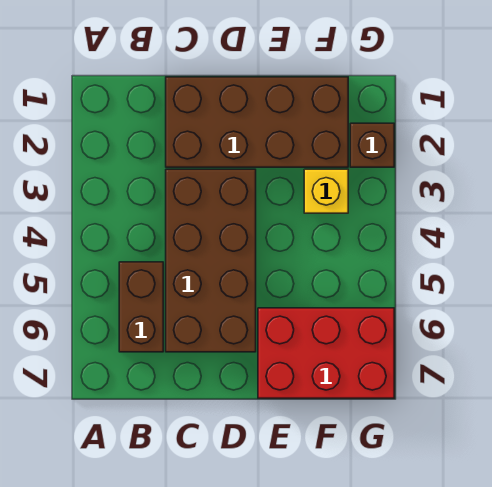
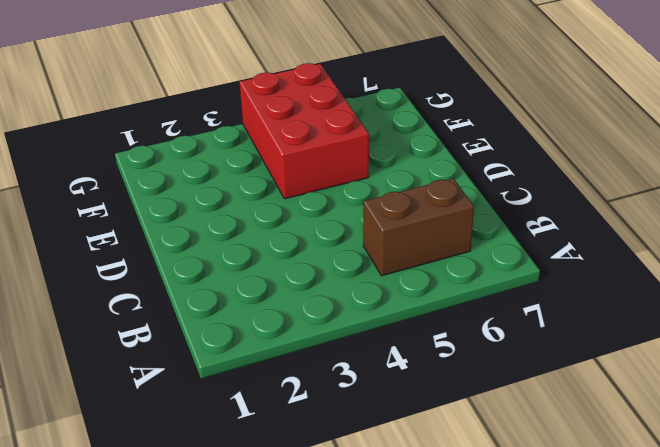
red brick E4:G5 level 1 -> red brick E6:G7 level 1
none -> brown brick C1:F2 level 1
none -> brown brick C3:D6 level 1

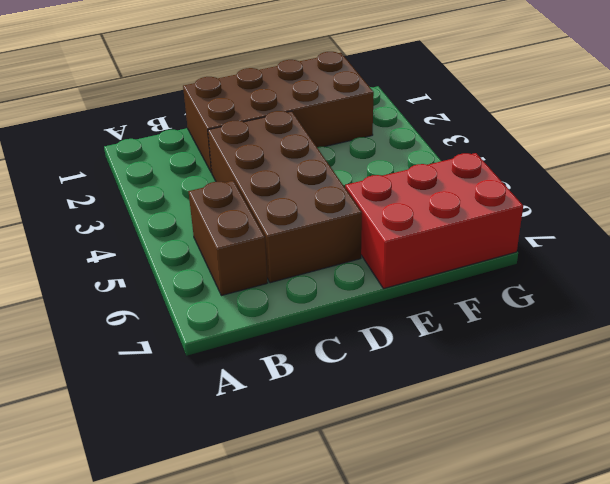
none -> yellow brick F3 level 1
none -> brown brick G2 level 1

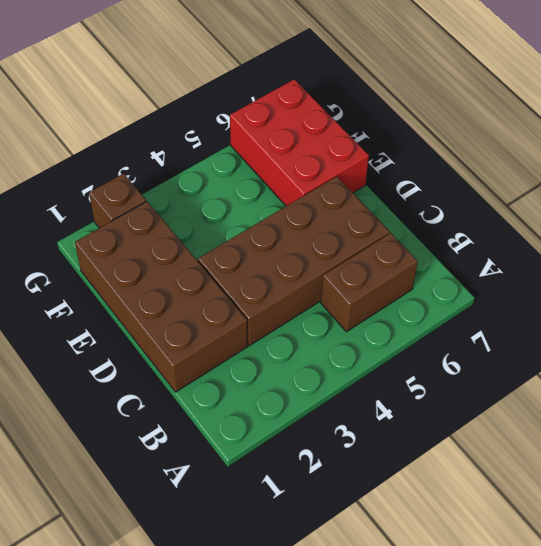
none -> yellow brick F3 level 1

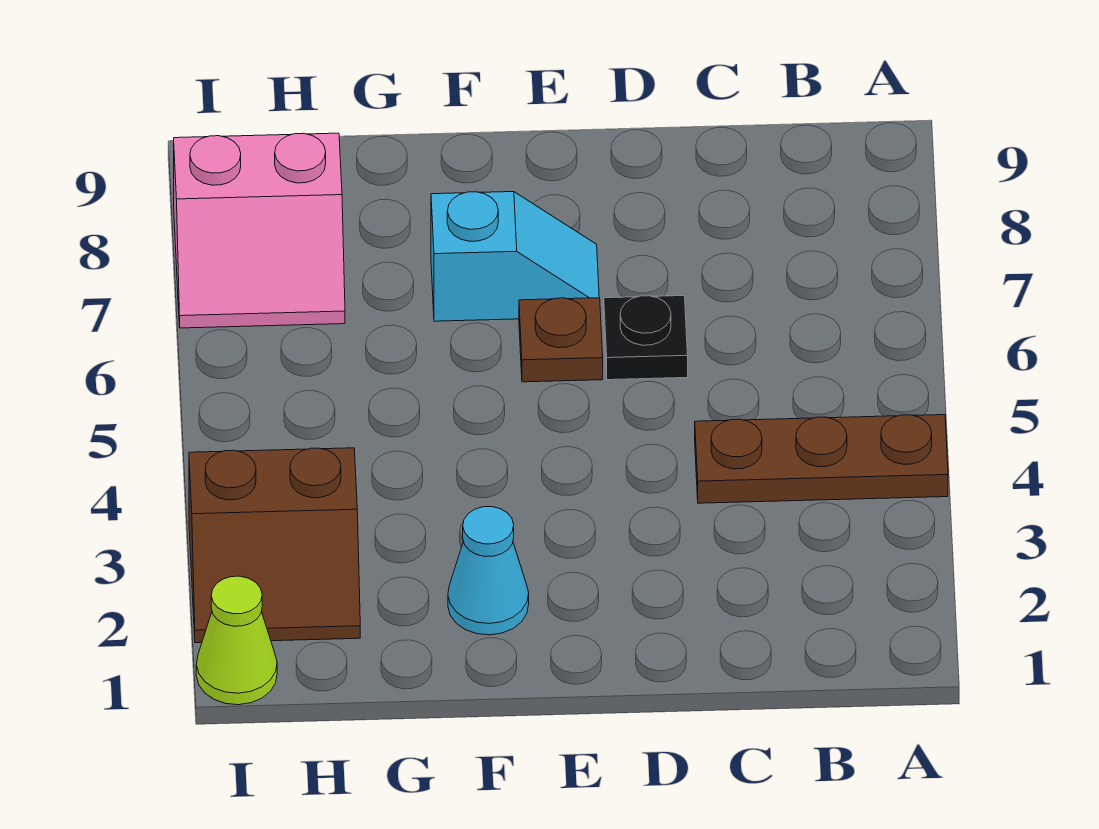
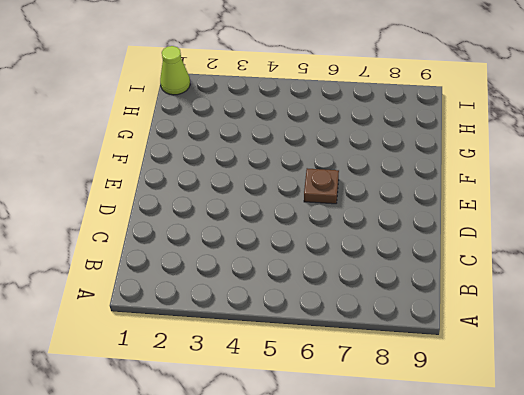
none -> brown plate A4:C4 level 1
none -> black plate D6 level 1

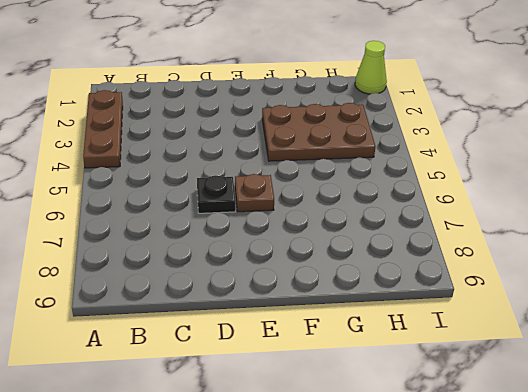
brown plate A2:A4 level 1 -> brown plate A4:C4 level 1
brown plate F3:H4 level 1 -> brown slope H2:I3 level 1 top 3
none -> cyan slope E7:F7 level 1 top F
none -> cyan cone F2 level 1

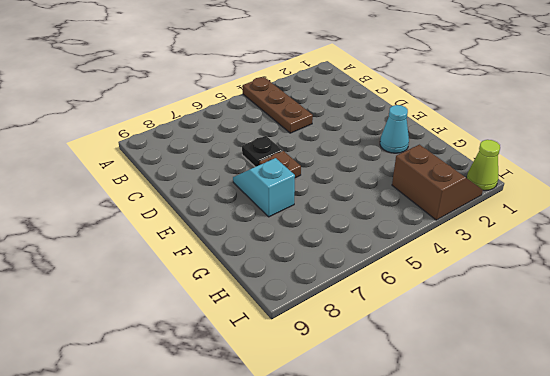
none -> pink slope H7:I8 level 1 top 8

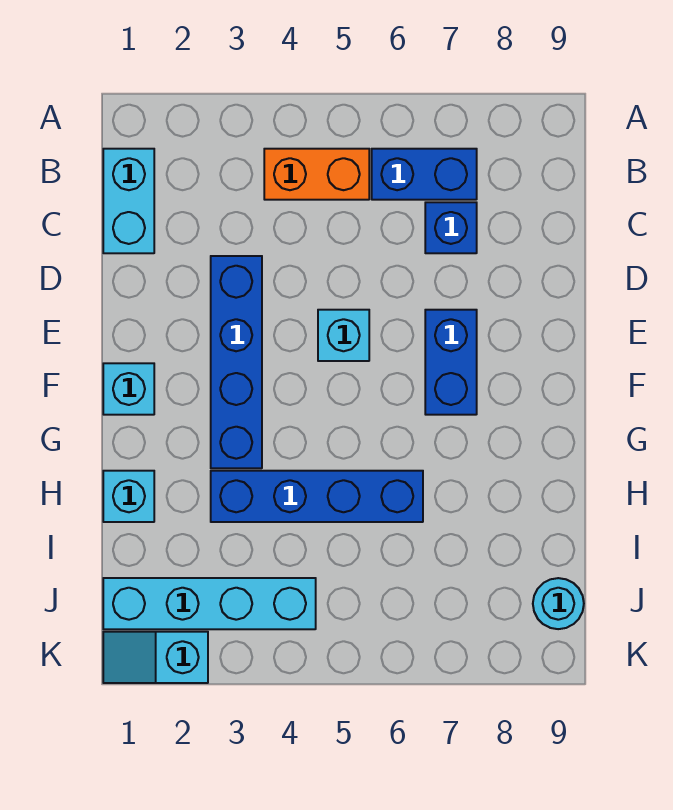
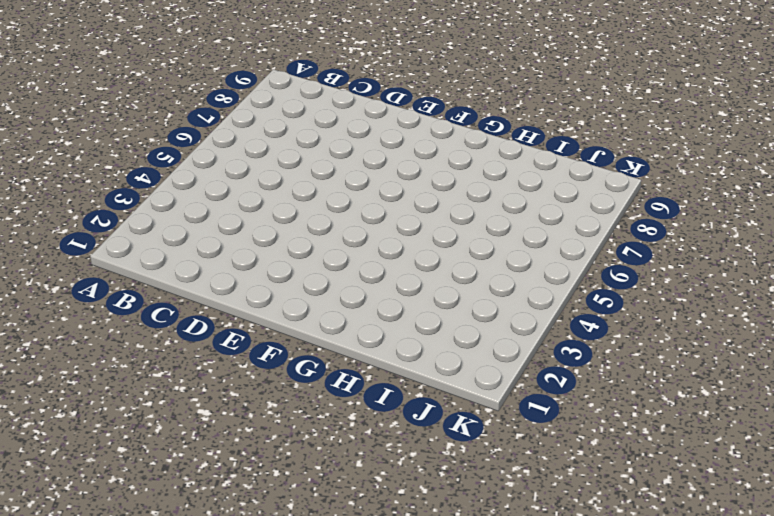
none -> cyan brick B1:C1 level 1
none -> orange brick B4:B5 level 1
none -> blue brick B6:B7 level 1

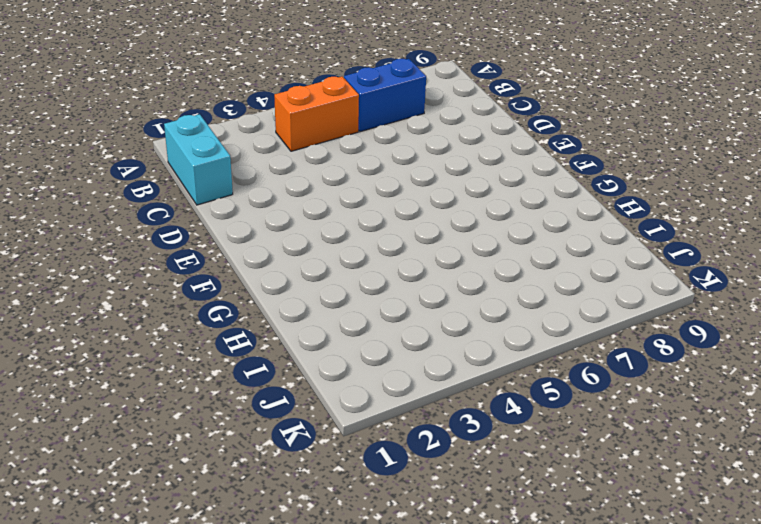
none -> blue brick C7 level 1
none -> blue brick D3:G3 level 1
none -> cyan brick E5 level 1

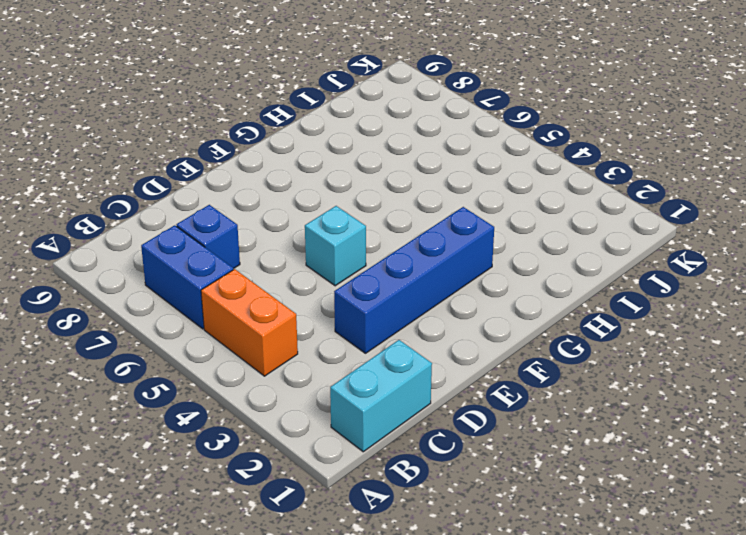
none -> blue brick E7:F7 level 1
none -> cyan brick F1 level 1
none -> cyan brick H1 level 1

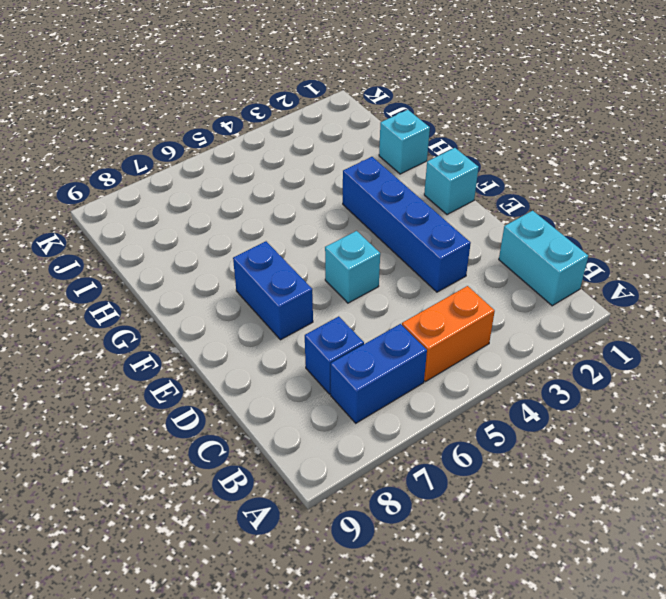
none -> blue brick H3:H6 level 1
none -> cyan brick J1:J4 level 1
none -> cyan round brick J9 level 1

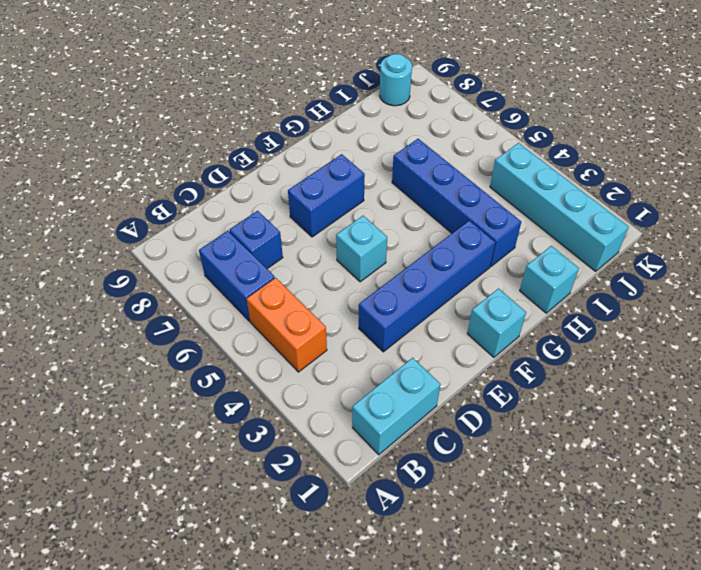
none -> cyan slope K1:K2 level 1 top 2

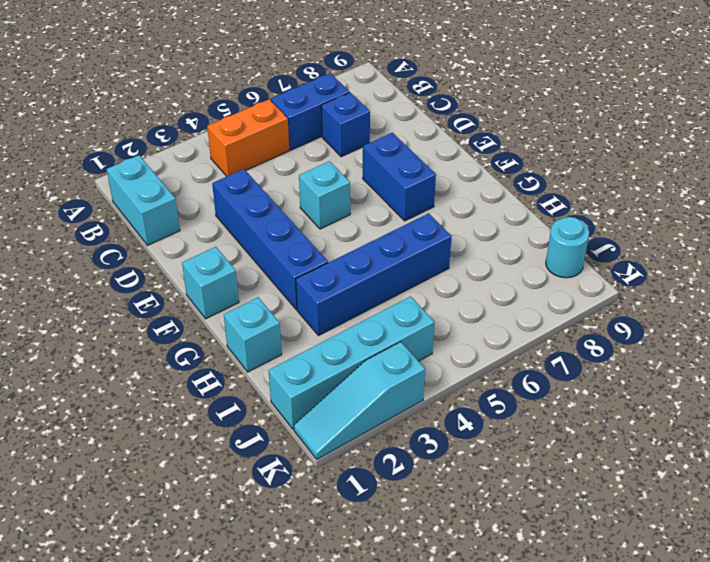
cyan slope K1:K3 level 1 top 3 -> cyan slope K1:K2 level 1 top 2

* [Problem description]:
Write out all the entries precisely as given, omitting each image.

* [Answer section]:
red brick E4:G5 level 1 -> red brick E6:G7 level 1
none -> brown brick C1:F2 level 1
none -> brown brick C3:D6 level 1

none -> yellow brick F3 level 1
none -> brown brick G2 level 1

none -> yellow brick F3 level 1

none -> brown plate A4:C4 level 1
none -> black plate D6 level 1

brown plate A2:A4 level 1 -> brown plate A4:C4 level 1
brown plate F3:H4 level 1 -> brown slope H2:I3 level 1 top 3
none -> cyan slope E7:F7 level 1 top F
none -> cyan cone F2 level 1

none -> pink slope H7:I8 level 1 top 8

none -> cyan brick B1:C1 level 1
none -> orange brick B4:B5 level 1
none -> blue brick B6:B7 level 1

none -> blue brick C7 level 1
none -> blue brick D3:G3 level 1
none -> cyan brick E5 level 1

none -> blue brick E7:F7 level 1
none -> cyan brick F1 level 1
none -> cyan brick H1 level 1

none -> blue brick H3:H6 level 1
none -> cyan brick J1:J4 level 1
none -> cyan round brick J9 level 1

none -> cyan slope K1:K2 level 1 top 2

cyan slope K1:K3 level 1 top 3 -> cyan slope K1:K2 level 1 top 2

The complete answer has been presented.